_TASK TO COMPLETE_
Set down word for word each line from the one containing "R204: none -> 27k (GND, STG)" through the end of the records, both included. Do not copy any pictures.
▬▬▬▬▬▬
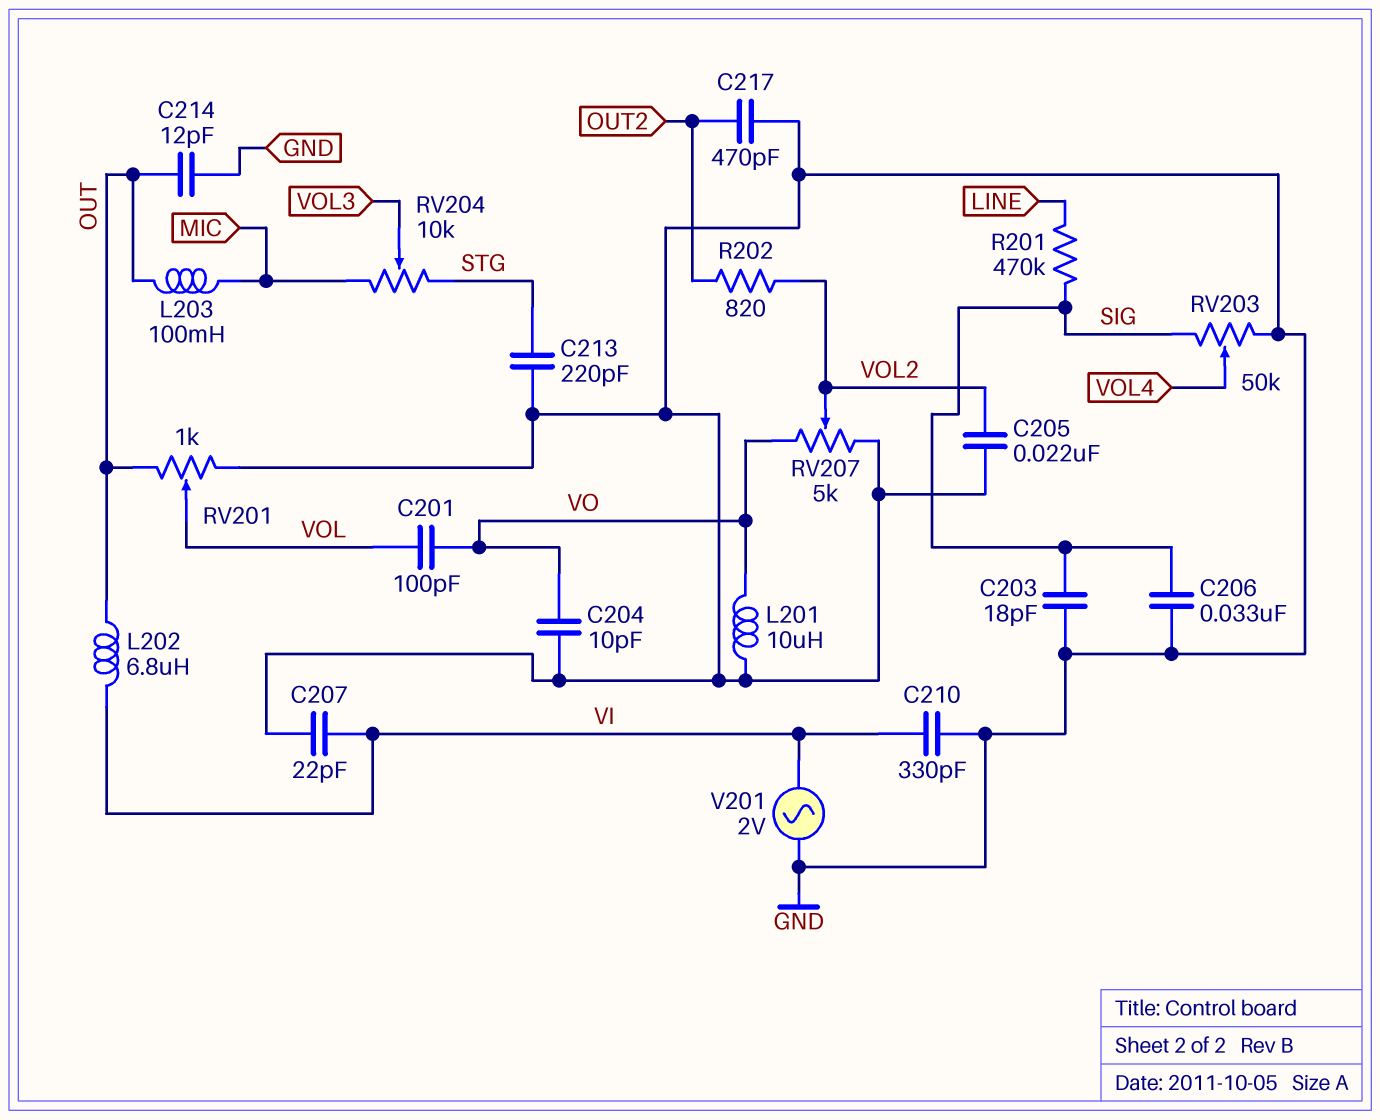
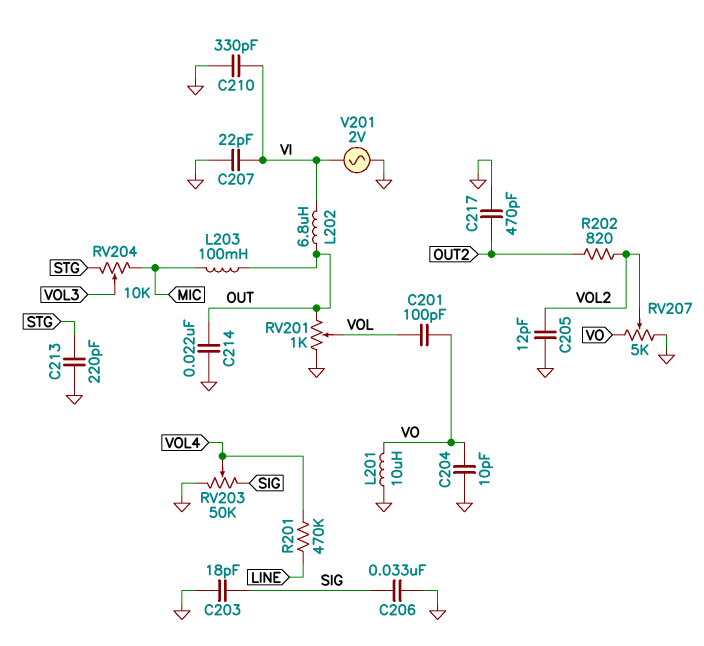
C205: 22nF (GND, VOL2) -> 12pF (GND, VOL2)
C214: 12pF (GND, OUT) -> 22nF (GND, OUT)
R201: 470k (LINE, SIG) -> 470k (LINE, VOL4)

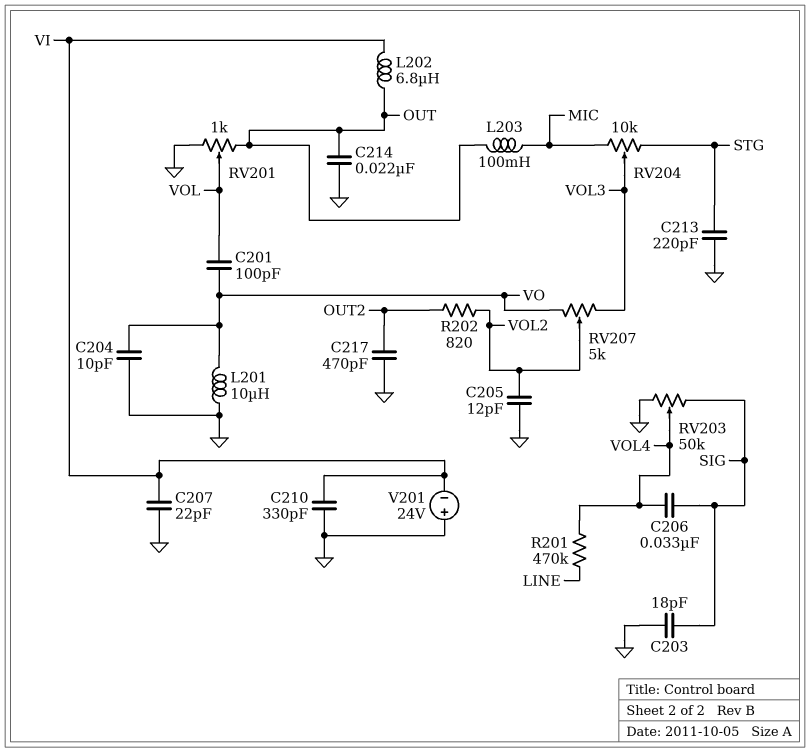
C206: 33nF (GND, SIG) -> 33nF (SIG, VOL4)
RV207: 5k (GND, VO, wiper VOL2) -> 5k (VO, VOL3, wiper VOL2)
V201: AC 2V (GND, VI) -> 24V (plus GND, minus VI)

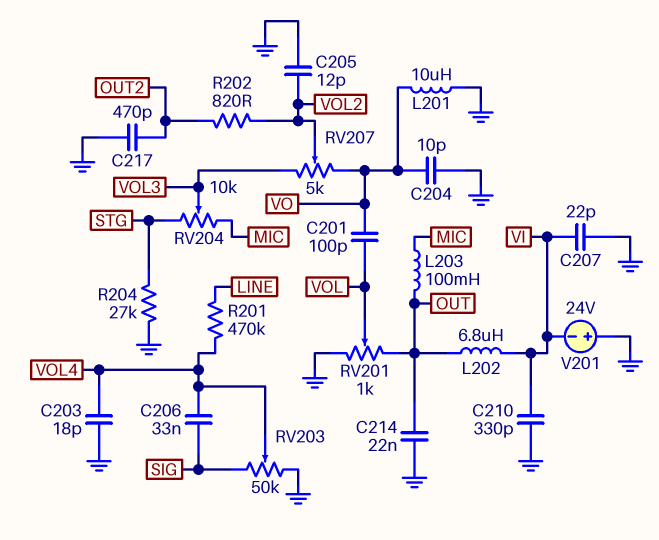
C203: 18pF (GND, SIG) -> 18pF (GND, VOL4)
C213: 220pF (GND, STG) -> none
R204: none -> 27k (GND, STG)

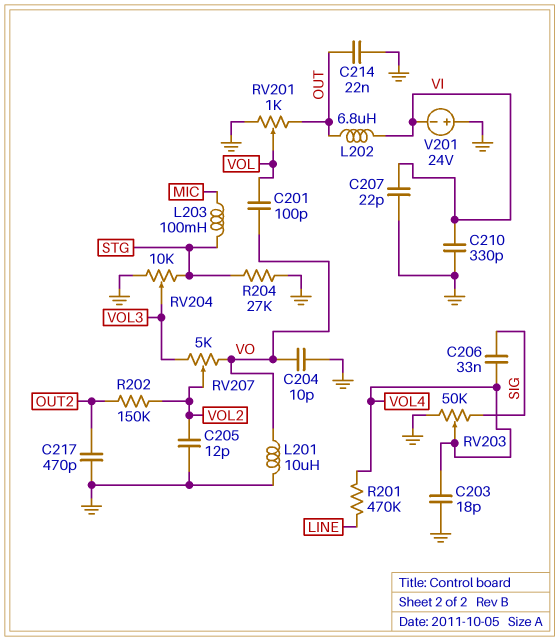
L203: 100mH (MIC, OUT) -> 100mH (MIC, STG)
R202: 820 (OUT2, VOL2) -> 150k (OUT2, VOL2)
RV204: 10k (MIC, STG, wiper VOL3) -> 10k (GND, STG, wiper VOL3)

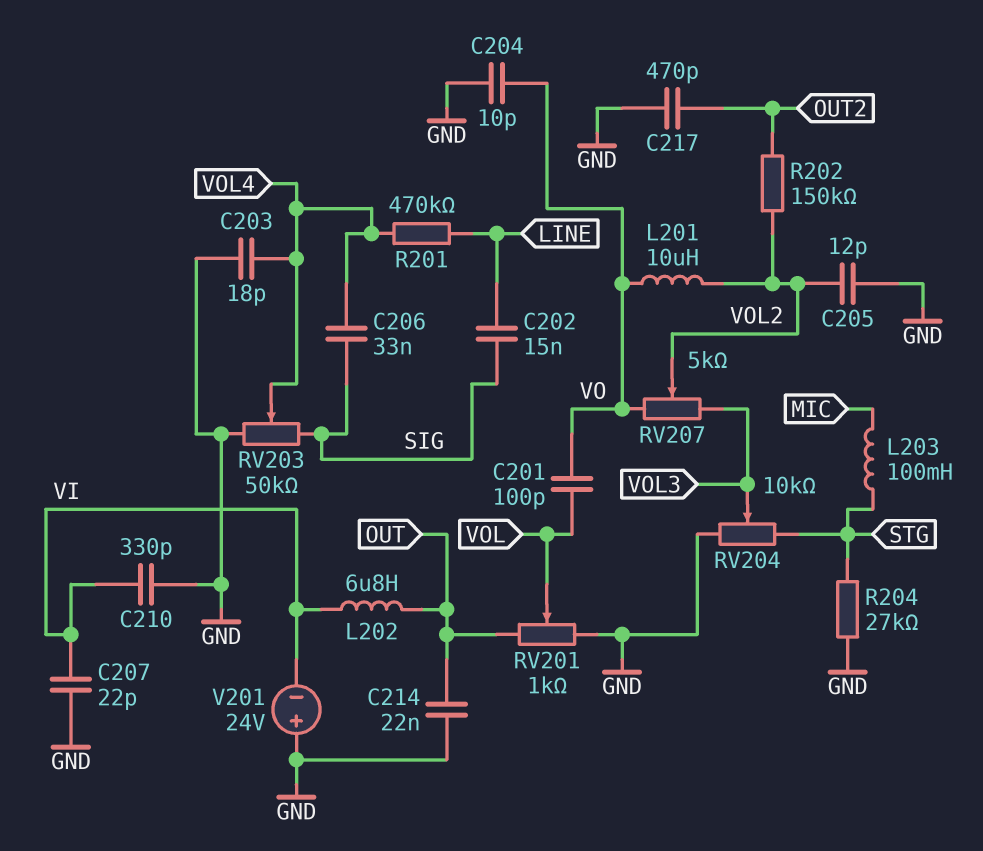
C202: none -> 15nF (LINE, SIG)
L201: 10uH (GND, VO) -> 10uH (VO, VOL2)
▬▬▬▬▬▬
_YOUR SOLUTION_
R204: none -> 27k (GND, STG)

L203: 100mH (MIC, OUT) -> 100mH (MIC, STG)
R202: 820 (OUT2, VOL2) -> 150k (OUT2, VOL2)
RV204: 10k (MIC, STG, wiper VOL3) -> 10k (GND, STG, wiper VOL3)

C202: none -> 15nF (LINE, SIG)
L201: 10uH (GND, VO) -> 10uH (VO, VOL2)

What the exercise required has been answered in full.